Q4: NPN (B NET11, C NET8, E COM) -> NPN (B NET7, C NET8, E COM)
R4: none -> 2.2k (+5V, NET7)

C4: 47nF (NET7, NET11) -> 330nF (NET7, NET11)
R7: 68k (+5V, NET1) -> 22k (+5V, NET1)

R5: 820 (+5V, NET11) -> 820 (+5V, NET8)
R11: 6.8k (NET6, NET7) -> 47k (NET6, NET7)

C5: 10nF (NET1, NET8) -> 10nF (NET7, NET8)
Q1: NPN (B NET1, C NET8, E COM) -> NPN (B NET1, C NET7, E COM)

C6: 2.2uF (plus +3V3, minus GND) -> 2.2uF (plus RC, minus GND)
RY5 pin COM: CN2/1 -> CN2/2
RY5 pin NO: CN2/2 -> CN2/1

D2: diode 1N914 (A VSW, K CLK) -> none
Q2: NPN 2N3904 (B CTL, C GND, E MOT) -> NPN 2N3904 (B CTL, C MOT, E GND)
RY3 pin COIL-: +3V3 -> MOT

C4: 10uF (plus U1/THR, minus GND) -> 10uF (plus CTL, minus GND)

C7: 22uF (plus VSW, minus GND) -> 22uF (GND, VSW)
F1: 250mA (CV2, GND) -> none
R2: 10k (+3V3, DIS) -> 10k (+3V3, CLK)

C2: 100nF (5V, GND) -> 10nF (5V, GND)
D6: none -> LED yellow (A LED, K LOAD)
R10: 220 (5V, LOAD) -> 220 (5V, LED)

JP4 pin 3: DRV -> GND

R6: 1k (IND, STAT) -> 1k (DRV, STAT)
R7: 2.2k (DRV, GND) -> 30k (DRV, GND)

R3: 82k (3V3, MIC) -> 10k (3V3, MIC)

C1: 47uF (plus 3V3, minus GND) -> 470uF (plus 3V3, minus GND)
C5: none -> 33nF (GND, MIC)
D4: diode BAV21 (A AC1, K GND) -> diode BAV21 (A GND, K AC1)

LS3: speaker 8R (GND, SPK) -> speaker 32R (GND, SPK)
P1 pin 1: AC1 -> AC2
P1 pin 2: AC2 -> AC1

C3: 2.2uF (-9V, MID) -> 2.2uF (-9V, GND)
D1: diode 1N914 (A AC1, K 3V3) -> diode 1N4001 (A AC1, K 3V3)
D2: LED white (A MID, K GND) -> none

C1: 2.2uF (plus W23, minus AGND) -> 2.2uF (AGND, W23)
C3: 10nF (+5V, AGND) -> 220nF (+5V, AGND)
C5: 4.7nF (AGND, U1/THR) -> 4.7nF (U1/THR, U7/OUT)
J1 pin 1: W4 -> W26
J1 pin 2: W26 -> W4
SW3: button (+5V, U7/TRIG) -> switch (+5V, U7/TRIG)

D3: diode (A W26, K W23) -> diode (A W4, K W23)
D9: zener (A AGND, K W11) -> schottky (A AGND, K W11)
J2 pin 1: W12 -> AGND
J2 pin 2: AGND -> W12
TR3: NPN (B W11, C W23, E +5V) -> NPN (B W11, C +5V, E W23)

+--

• **Activity**:
Lines that contain "diode" should be pulled from the entries above and reported.

• **Result of this task**:
D2: diode 1N914 (A VSW, K CLK) -> none
D4: diode BAV21 (A AC1, K GND) -> diode BAV21 (A GND, K AC1)
D1: diode 1N914 (A AC1, K 3V3) -> diode 1N4001 (A AC1, K 3V3)
D3: diode (A W26, K W23) -> diode (A W4, K W23)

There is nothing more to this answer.